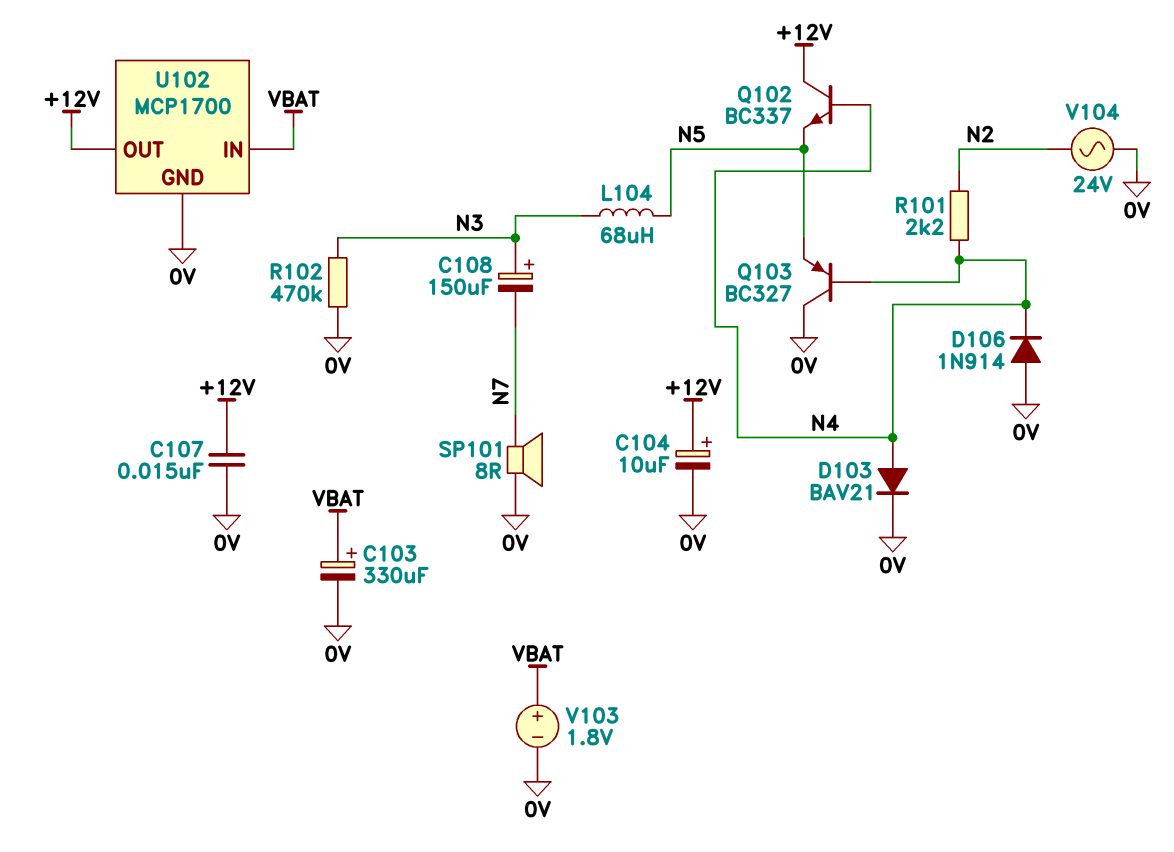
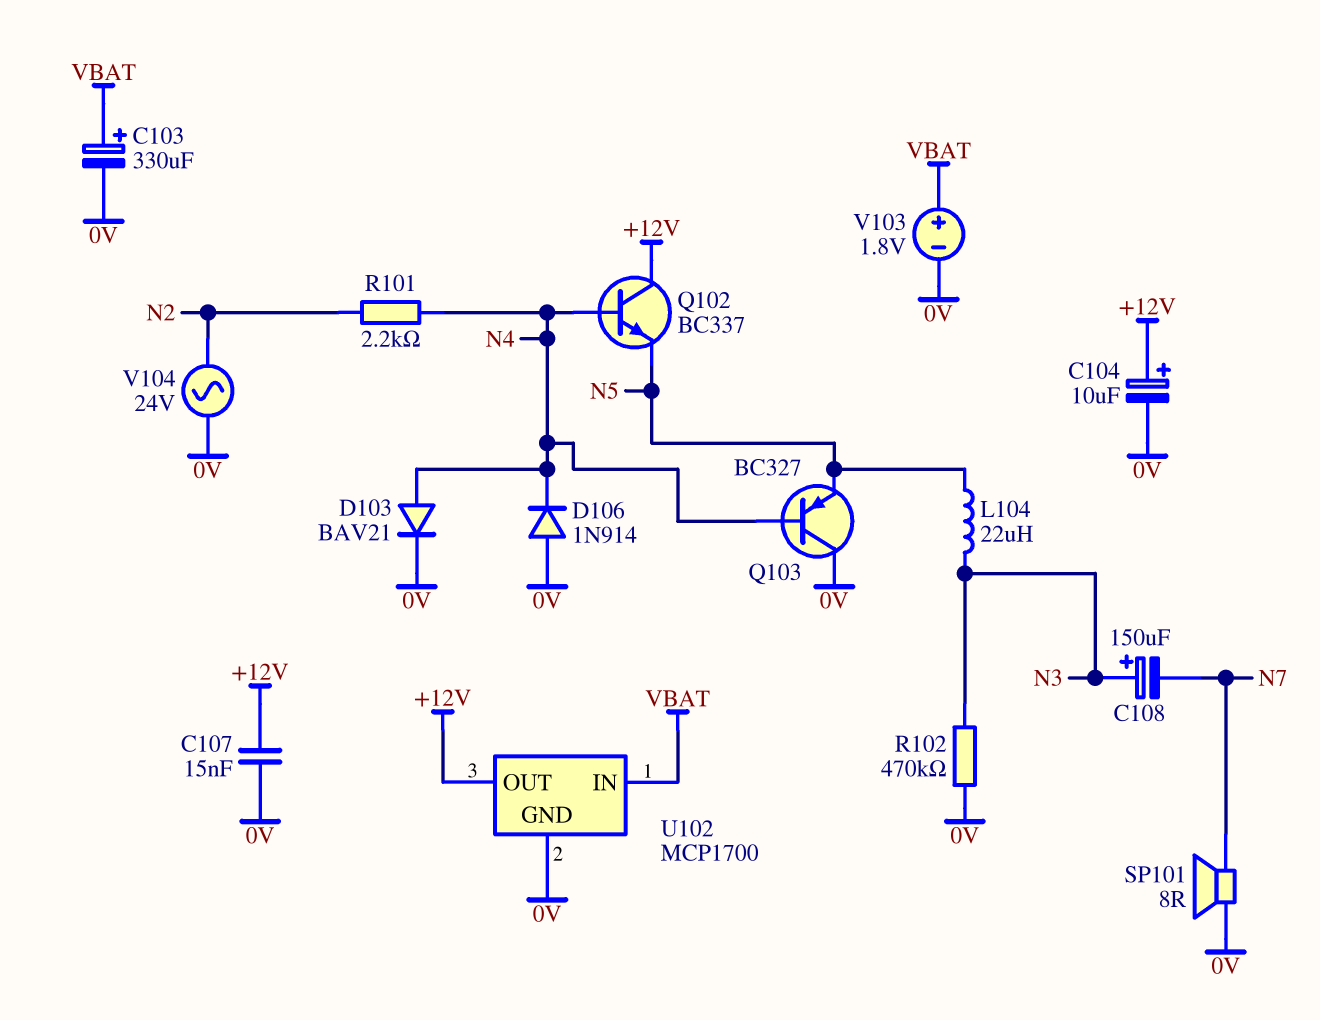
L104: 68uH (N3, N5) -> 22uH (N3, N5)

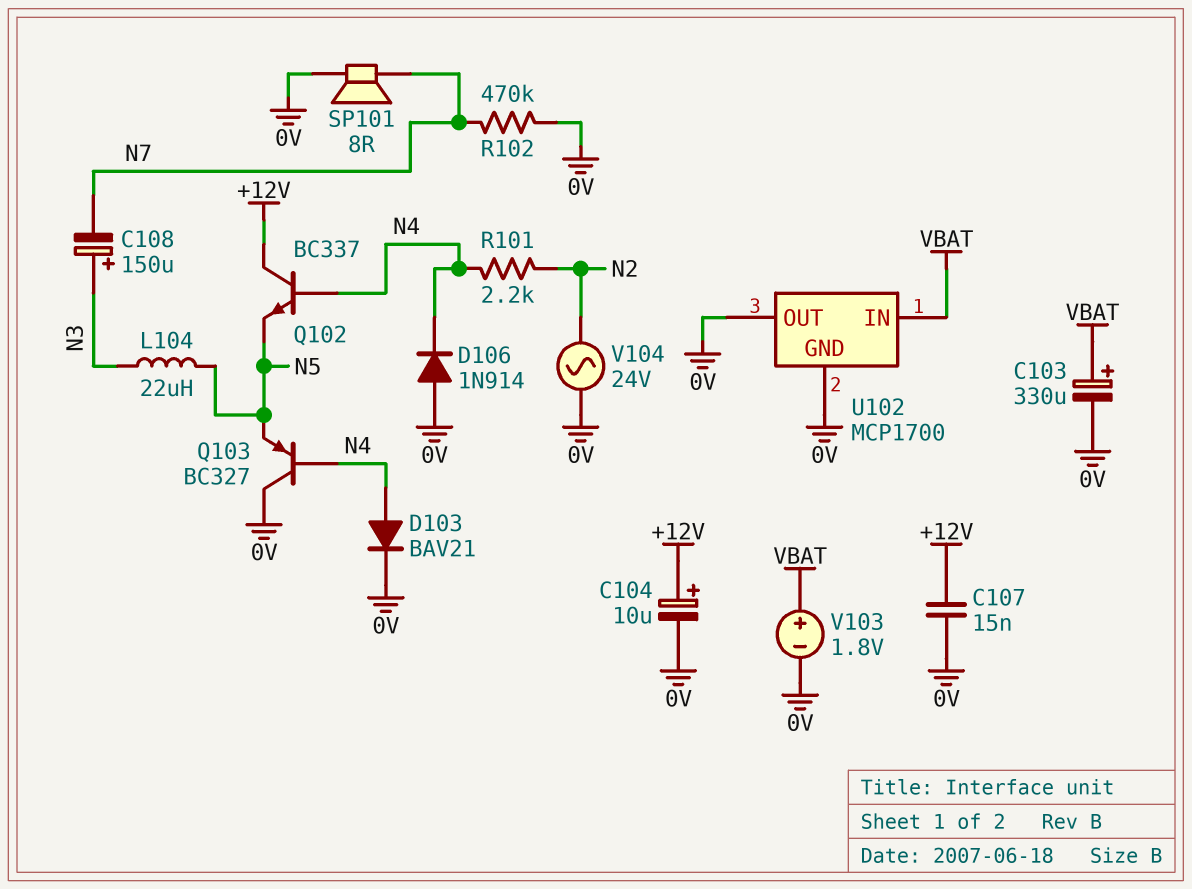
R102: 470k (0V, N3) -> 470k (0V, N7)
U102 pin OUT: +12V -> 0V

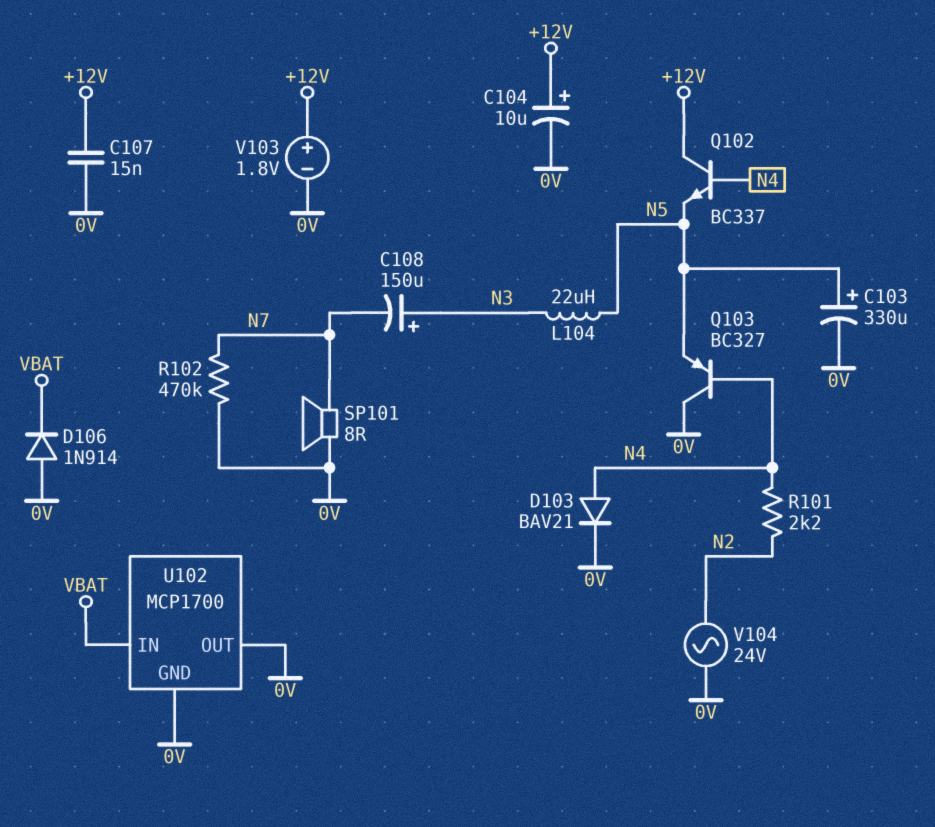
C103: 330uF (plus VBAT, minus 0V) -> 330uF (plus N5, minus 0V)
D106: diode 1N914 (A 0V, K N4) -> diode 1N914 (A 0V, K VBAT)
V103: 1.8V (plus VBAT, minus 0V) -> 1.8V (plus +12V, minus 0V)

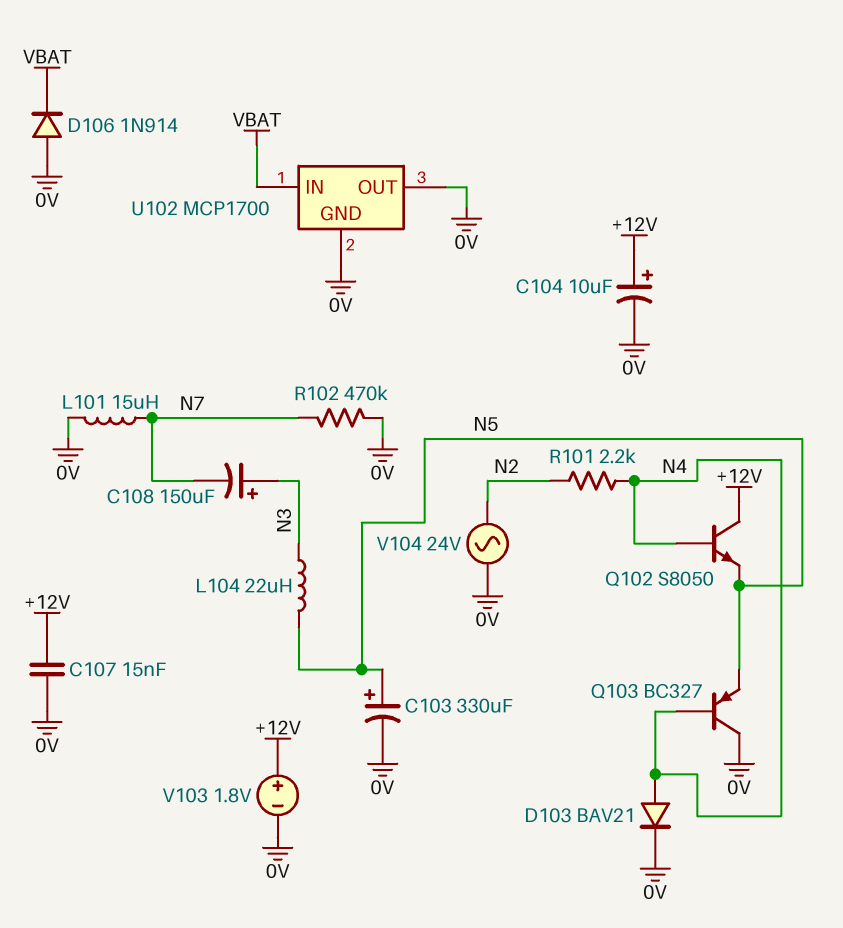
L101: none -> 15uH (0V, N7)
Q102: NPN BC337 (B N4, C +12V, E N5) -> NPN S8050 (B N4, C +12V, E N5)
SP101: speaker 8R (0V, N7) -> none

#####

• [Instructions for the task]: Write out each entry exactly as given, but skip the pictures.

• [Reply to the exercise]:
L104: 68uH (N3, N5) -> 22uH (N3, N5)

R102: 470k (0V, N3) -> 470k (0V, N7)
U102 pin OUT: +12V -> 0V

C103: 330uF (plus VBAT, minus 0V) -> 330uF (plus N5, minus 0V)
D106: diode 1N914 (A 0V, K N4) -> diode 1N914 (A 0V, K VBAT)
V103: 1.8V (plus VBAT, minus 0V) -> 1.8V (plus +12V, minus 0V)

L101: none -> 15uH (0V, N7)
Q102: NPN BC337 (B N4, C +12V, E N5) -> NPN S8050 (B N4, C +12V, E N5)
SP101: speaker 8R (0V, N7) -> none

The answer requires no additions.